- Supplied material
━━━━
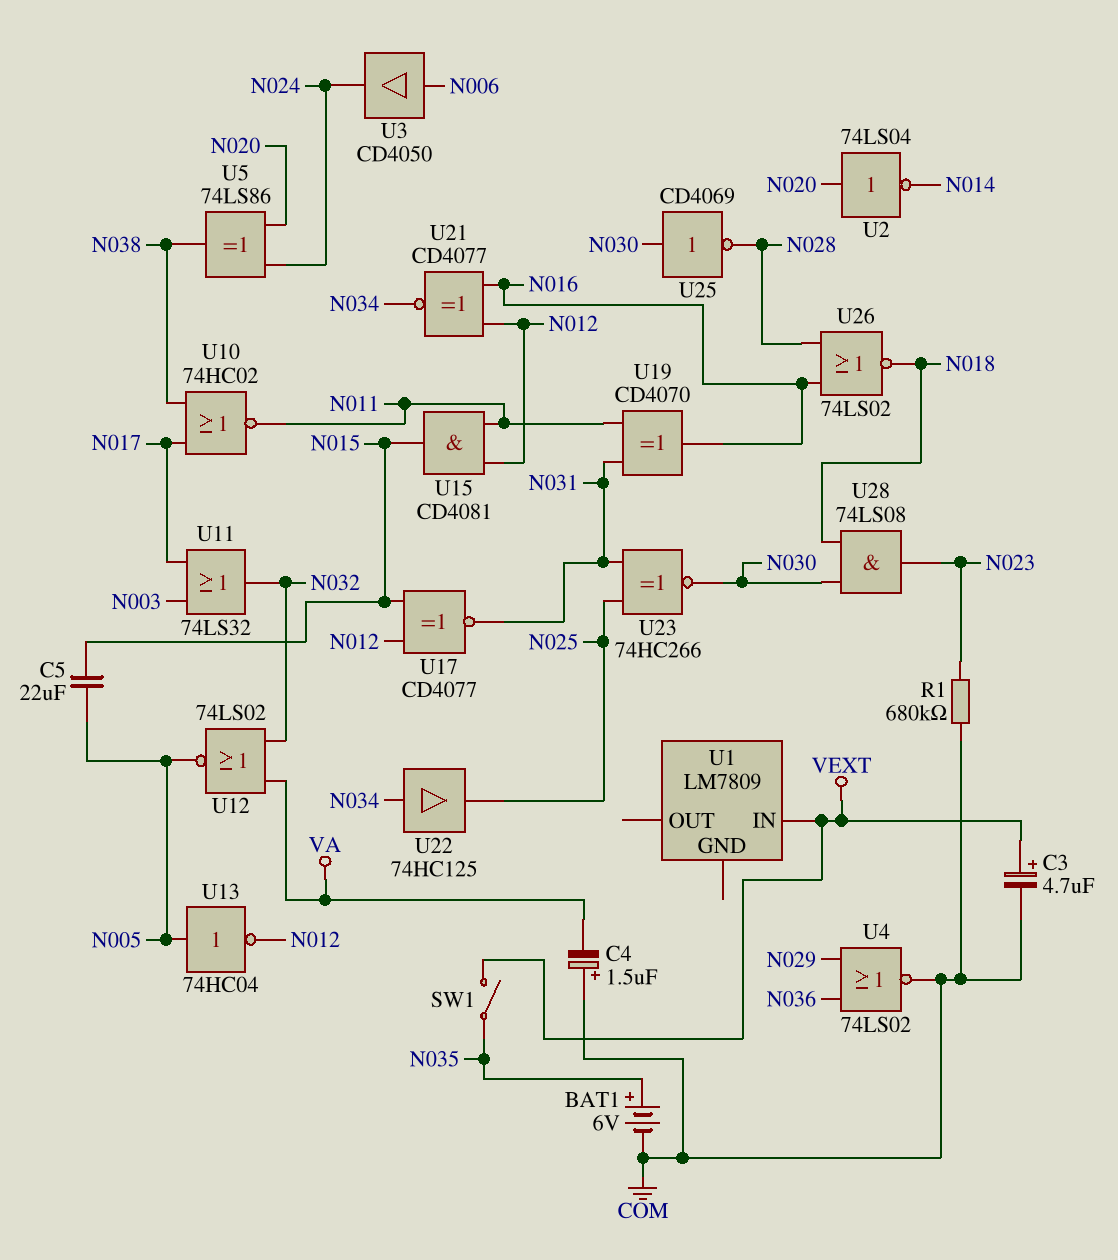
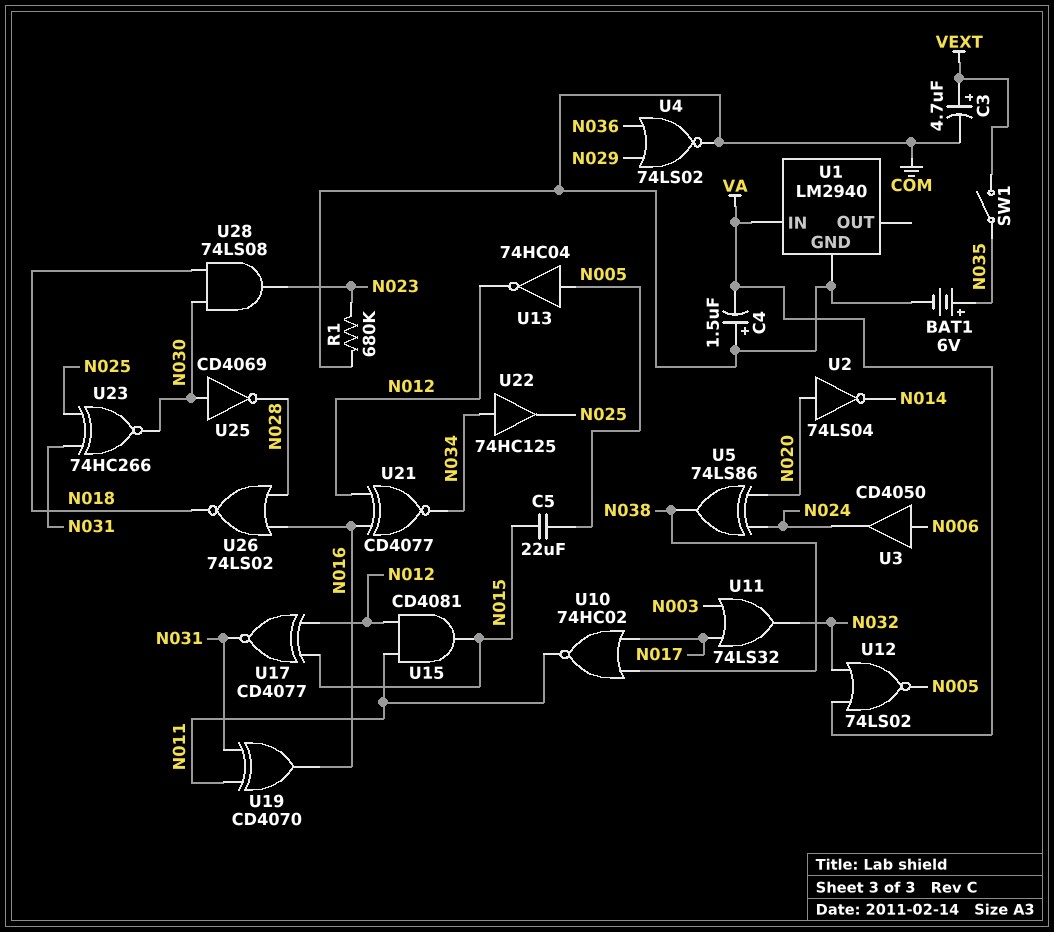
U1: LM7809 -> LM2940
U1 pin GND: none -> COM
U1 pin IN: VEXT -> VA

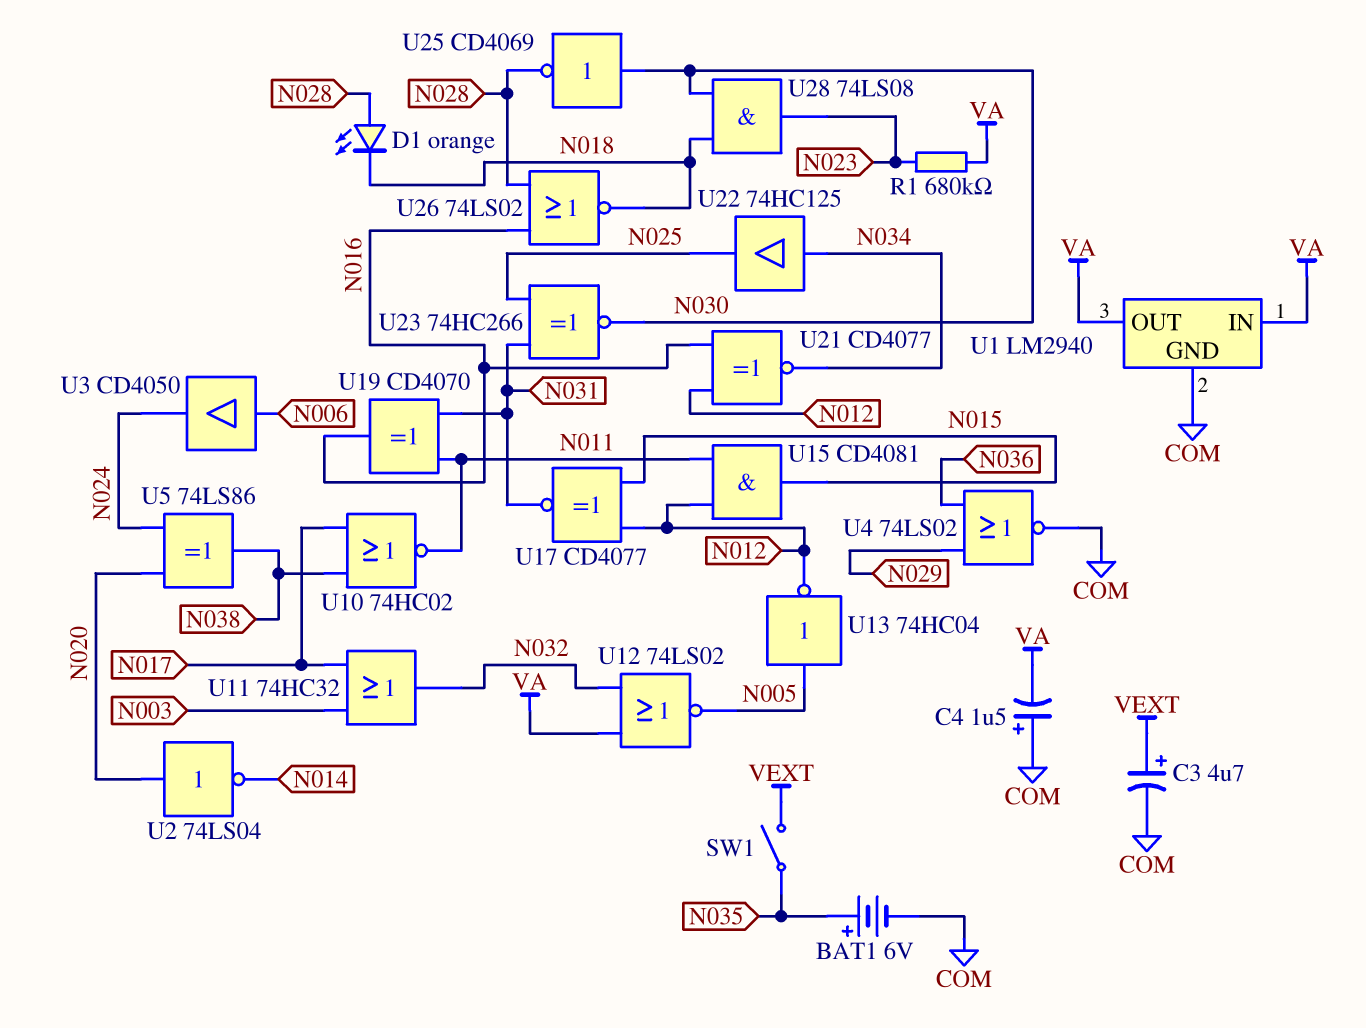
C5: 22uF (N005, N015) -> none
D1: none -> LED orange (A N028, K N018)
R1: 680k (COM, N023) -> 680k (N023, VA)
U1 pin OUT: none -> VA
U11: OR 74LS32 (in N003, in N017, out N032) -> OR 74HC32 (in N003, in N017, out N032)

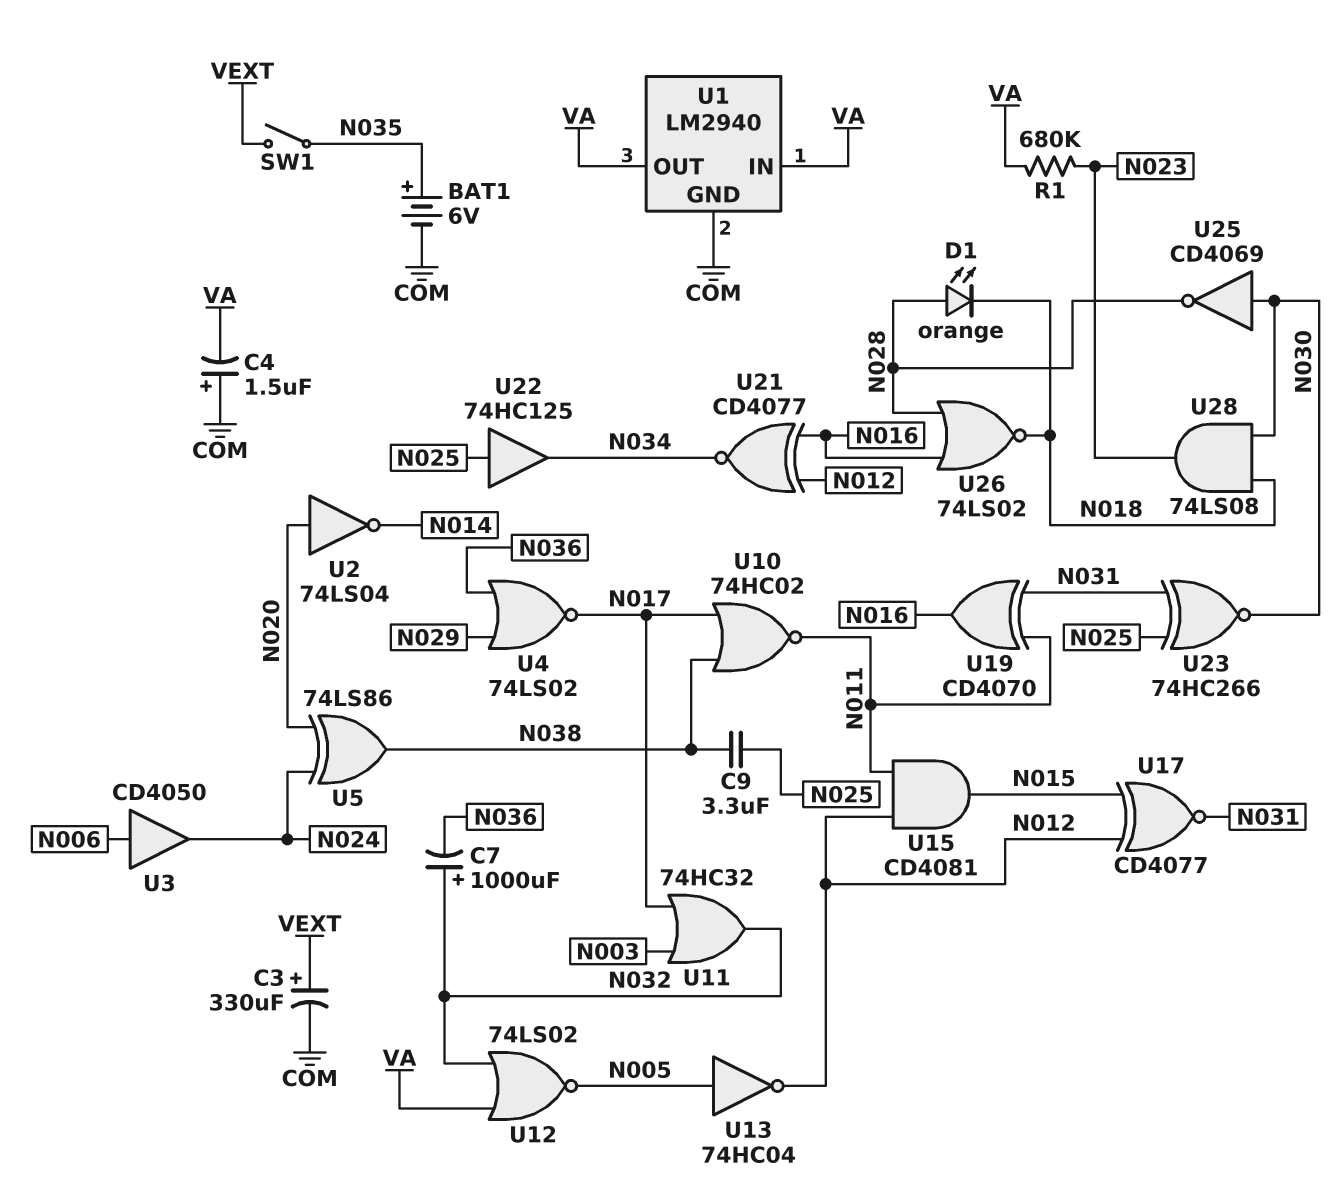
C3: 4.7uF (plus VEXT, minus COM) -> 330uF (plus VEXT, minus COM)
C7: none -> 1000uF (plus N032, minus N036)
C9: none -> 3.3uF (N025, N038)
U4: NOR 74LS02 (in N029, in N036, out COM) -> NOR 74LS02 (in N029, in N036, out N017)
U22: buffer 74HC125 (in N034, out N025) -> buffer 74HC125 (in N025, out N034)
━━━━
- Activity
State the number of lines in the listing above that include "minus", and add nothing else.

- Exercise result
2